-- Exercise goal --
Within the data that follows, set down exactly the lines from the one containing "blue circle: (94, 211) -> (107, 284), moved" through the one containing "black arrow: (186, 385) -> (267, 458), moved", both ends included.

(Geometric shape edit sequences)
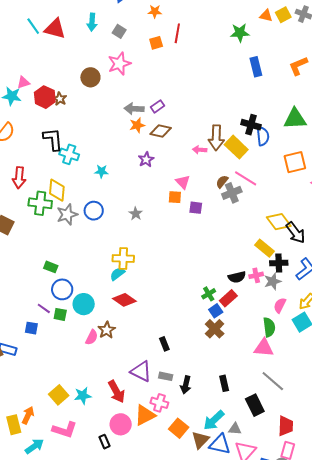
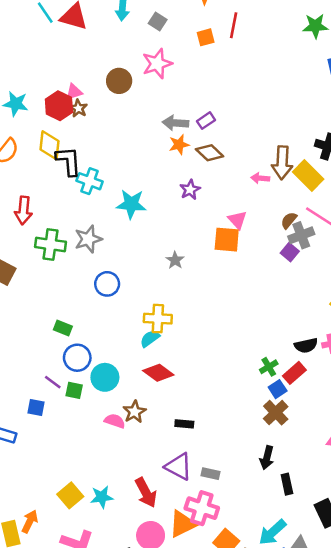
pink triangle: (23, 82) -> (74, 92), moved
brown diamond: (161, 131) -> (210, 153), turned 30
cyan star: (101, 171) -> (131, 204), size x1.6
yellow diamond: (57, 190) -> (50, 145), moved
orange square: (175, 197) -> (227, 240), size x1.5
purple square: (196, 208) -> (290, 252), moved, turned 32
blue circle: (94, 211) -> (107, 284), moved
gray star: (67, 215) -> (88, 239), moved
pink semicircle: (92, 337) -> (115, 421), turned -98
black rectangle: (164, 344) -> (184, 424), moved, turned -64
black arrow: (186, 385) -> (267, 458), moved
pink cross: (159, 403) -> (202, 508), size x1.4

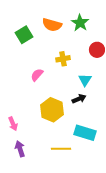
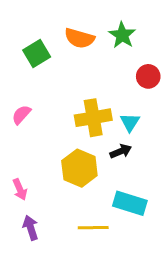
yellow cross: (63, 59) -> (93, 118), moved, size x1.6
pink semicircle: (37, 75) -> (21, 115), moved

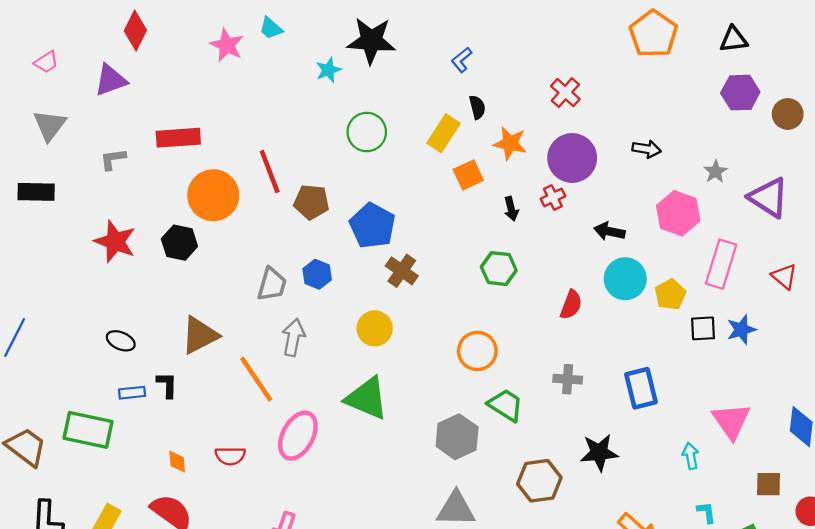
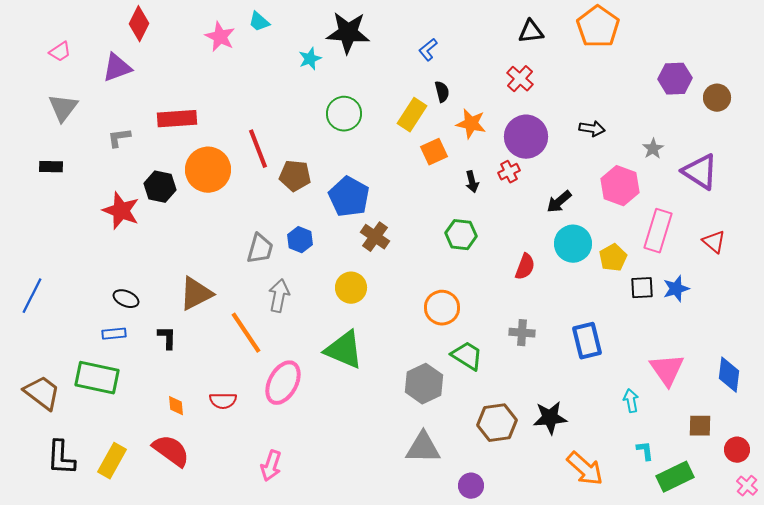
black triangle: (734, 39) -> (531, 32), moved
black rectangle: (36, 192) -> (51, 167), size x0.7
black arrow: (609, 231) -> (559, 202), turned -52
black hexagon: (179, 243) -> (160, 187), moved
blue rectangle: (132, 393) -> (114, 334), moved
black star: (599, 453) -> (550, 418), moved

-- Response box --
blue circle: (94, 211) -> (107, 284), moved
gray star: (67, 215) -> (88, 239), moved
pink semicircle: (92, 337) -> (115, 421), turned -98
black rectangle: (164, 344) -> (184, 424), moved, turned -64
black arrow: (186, 385) -> (267, 458), moved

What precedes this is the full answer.